(Extracted records)
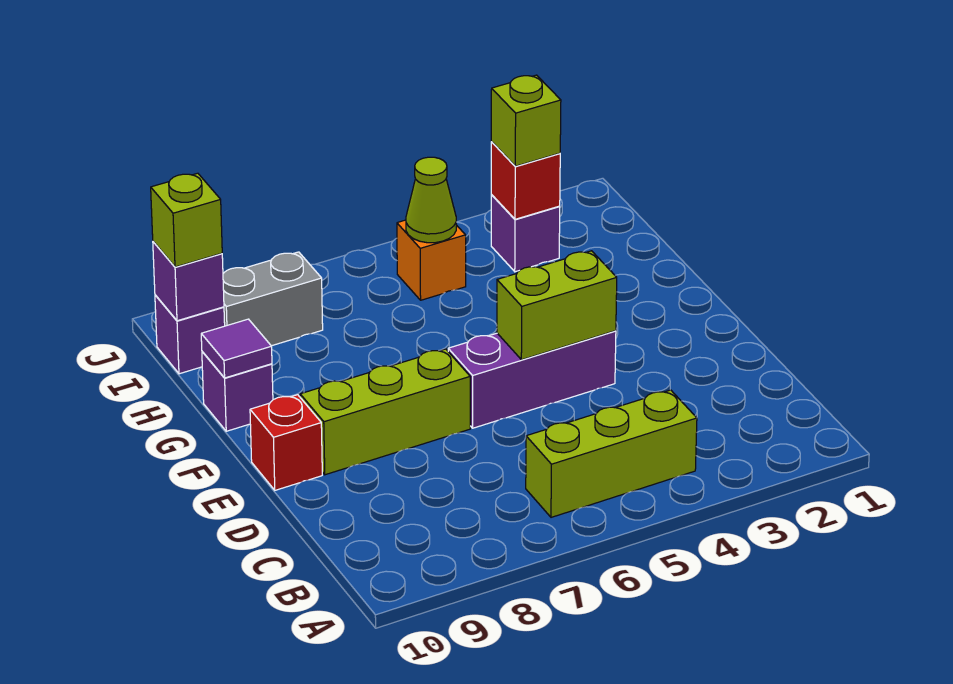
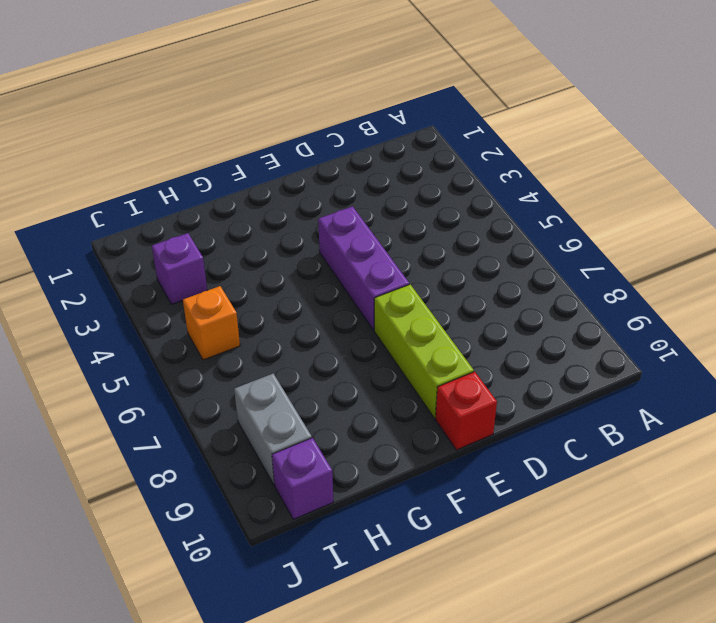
none -> lime 1x3 brick [526,390,697,517]
none -> purple 1x1 brick [202,352,273,431]
none -> lime 1x2 brick [497,251,617,360]

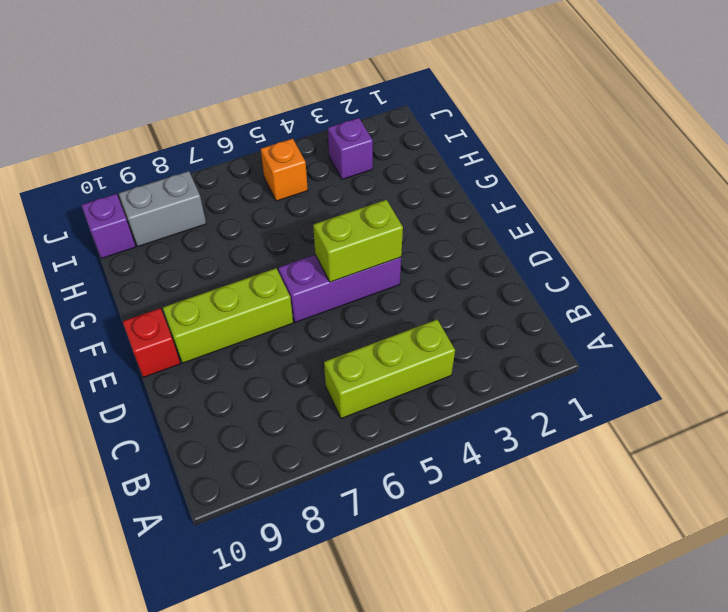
none -> purple 1x1 brick [202,352,273,431]
none -> purple 1x1 tile [201,319,272,378]
none -> red 1x1 brick [491,142,560,219]

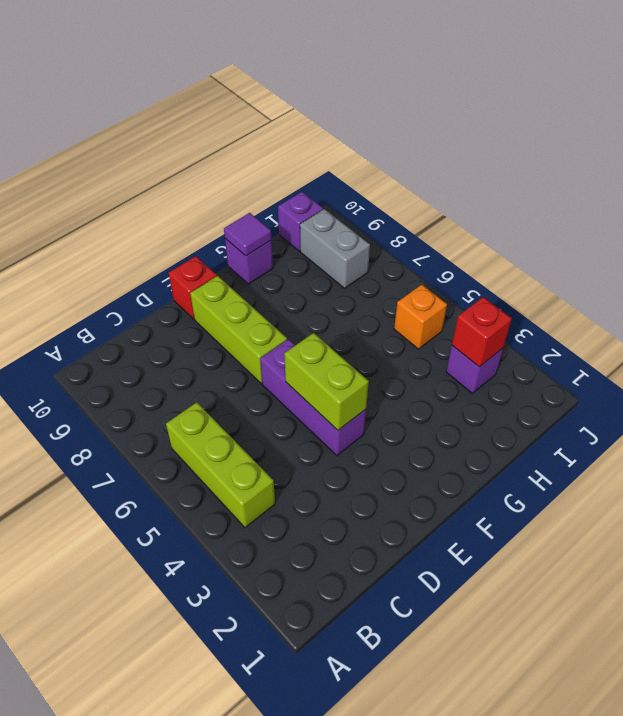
none -> lime 1x1 cone [406,157,456,243]
none -> purple 1x1 brick [153,242,224,321]
none -> lime 1x1 brick [491,75,561,166]

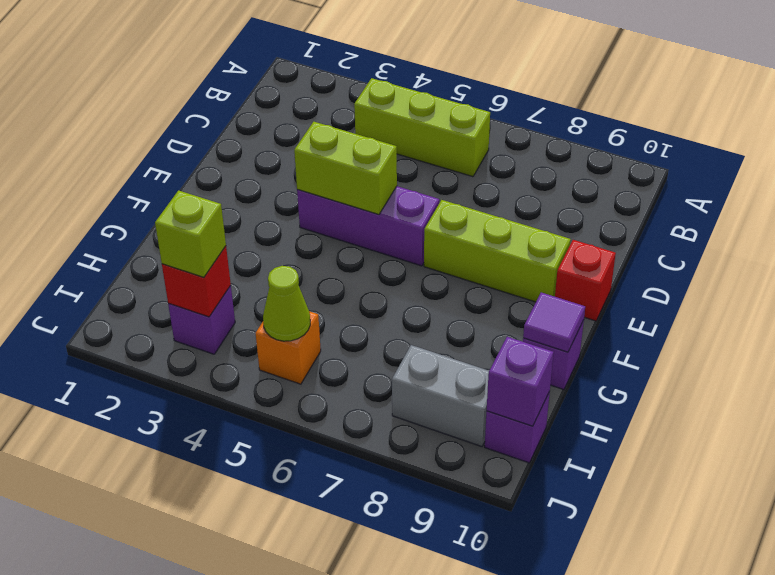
none -> lime 1x1 brick [151,173,222,267]

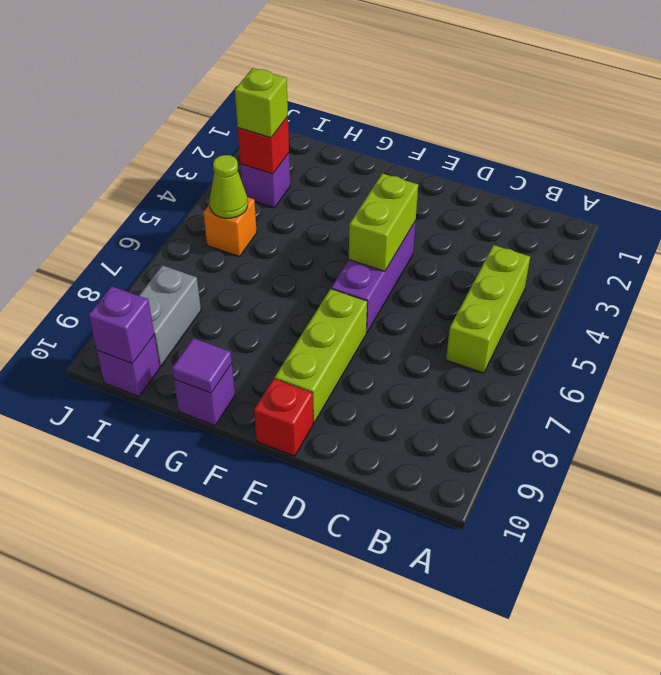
none -> lime 1x1 brick [151,173,222,267]

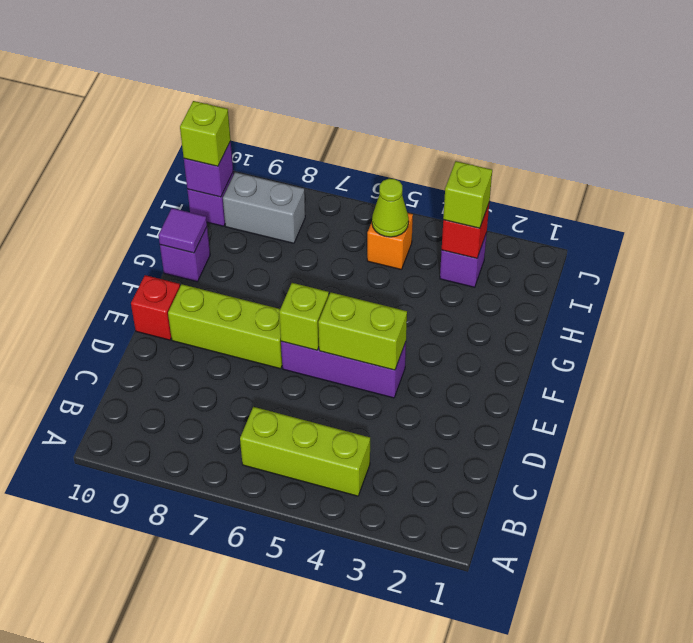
lime 1x1 brick [279,283,329,350] -> none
(End Extracted records)
All lines that include the word "purple" must be copied from the material above.

◆ Response to the task:
none -> purple 1x1 brick [202,352,273,431]
none -> purple 1x1 brick [202,352,273,431]
none -> purple 1x1 tile [201,319,272,378]
none -> purple 1x1 brick [153,242,224,321]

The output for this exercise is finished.